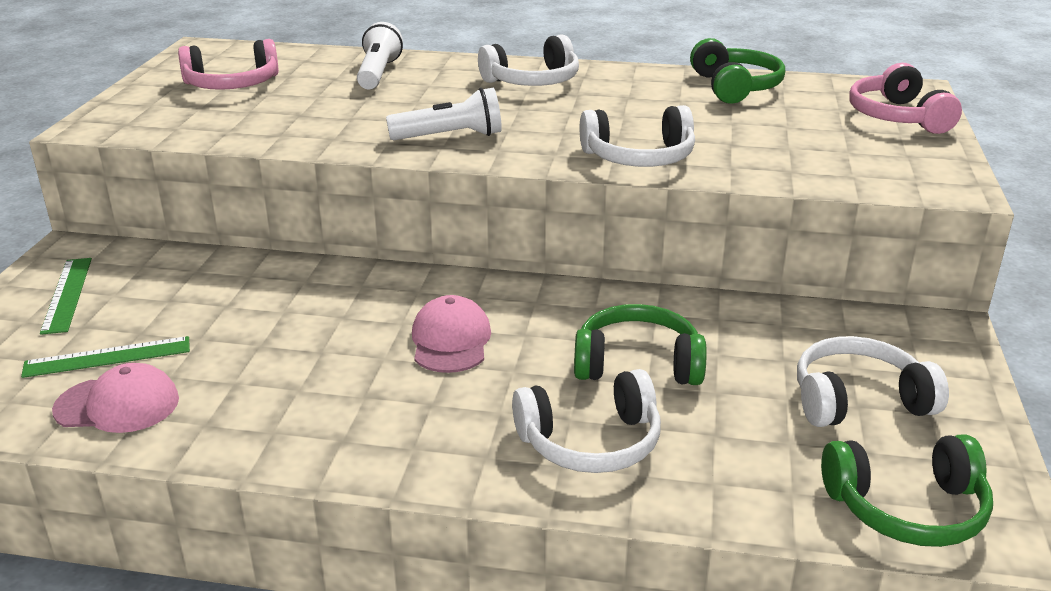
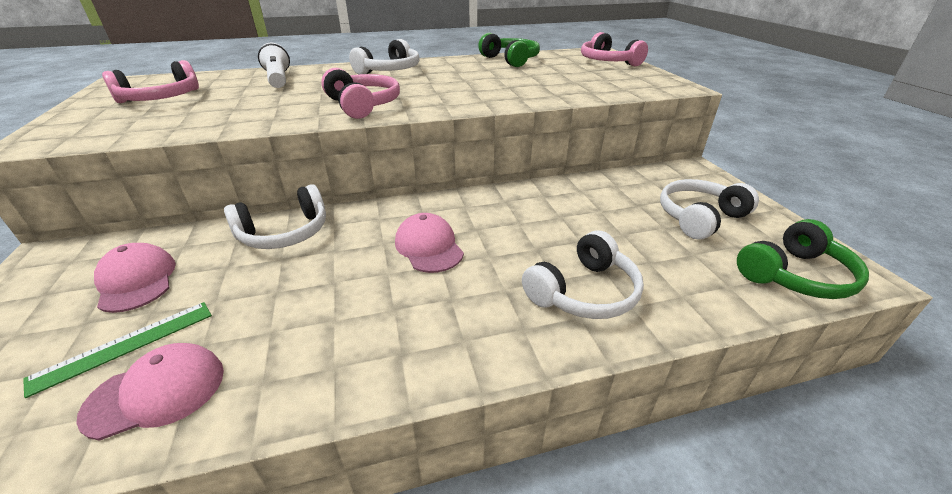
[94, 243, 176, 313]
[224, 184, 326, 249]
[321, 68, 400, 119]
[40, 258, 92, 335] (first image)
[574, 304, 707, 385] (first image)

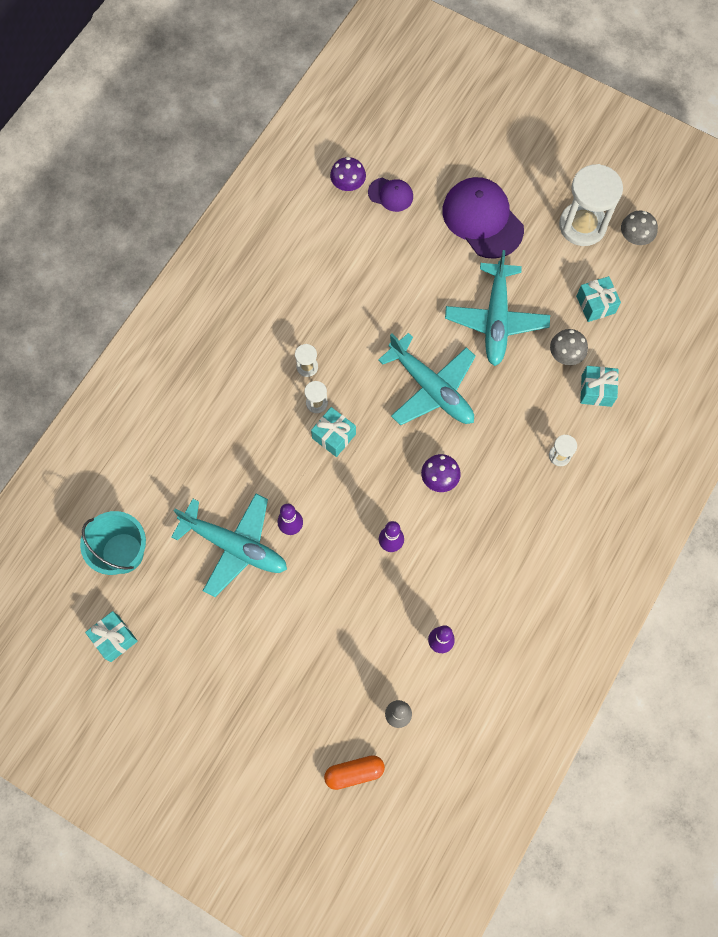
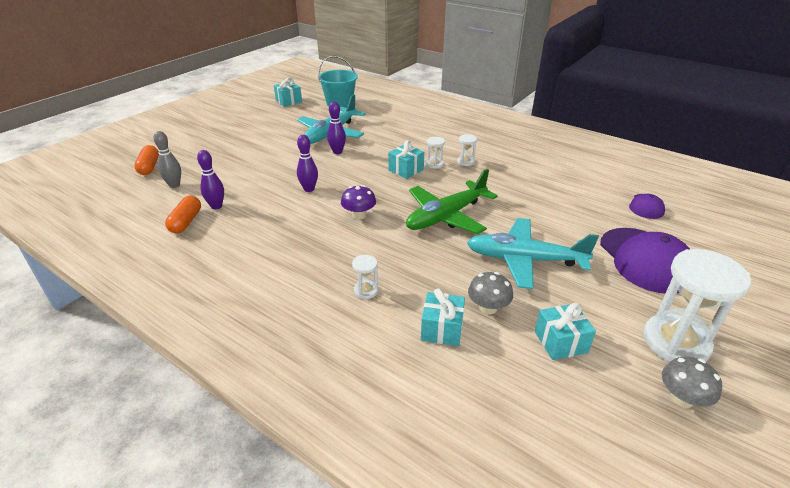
[165, 196, 201, 233]
[406, 169, 498, 234]
[600, 228, 690, 293]
[330, 157, 366, 191] (first image)

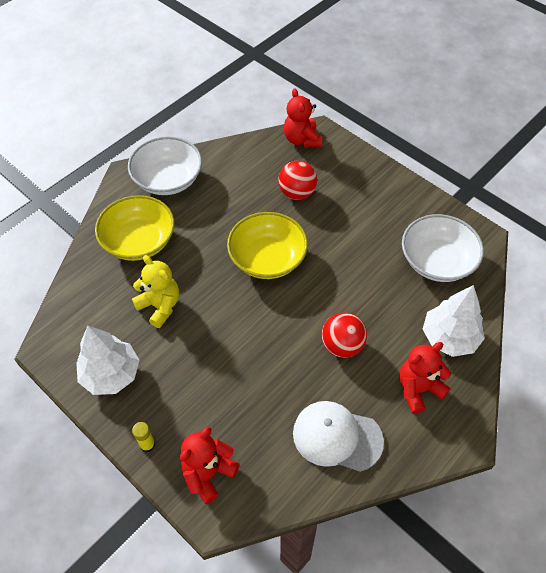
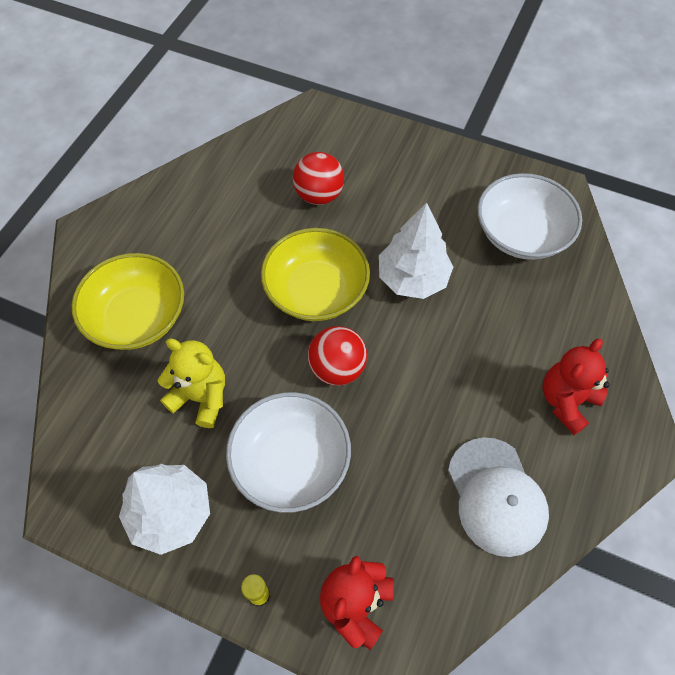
[226, 392, 351, 513]
[308, 326, 367, 386]
[379, 202, 453, 299]
[448, 437, 549, 557]
[284, 88, 322, 148] (first image)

* * * * *

* _EXERCISE INSTRUCTIONS_: Exclude all pictures and reproduce exactly the lines from the one containing "[224, 184, 326, 249]" through the final line of the entries above.

* _REPLY_:
[224, 184, 326, 249]
[321, 68, 400, 119]
[40, 258, 92, 335] (first image)
[574, 304, 707, 385] (first image)

[165, 196, 201, 233]
[406, 169, 498, 234]
[600, 228, 690, 293]
[330, 157, 366, 191] (first image)

[226, 392, 351, 513]
[308, 326, 367, 386]
[379, 202, 453, 299]
[448, 437, 549, 557]
[284, 88, 322, 148] (first image)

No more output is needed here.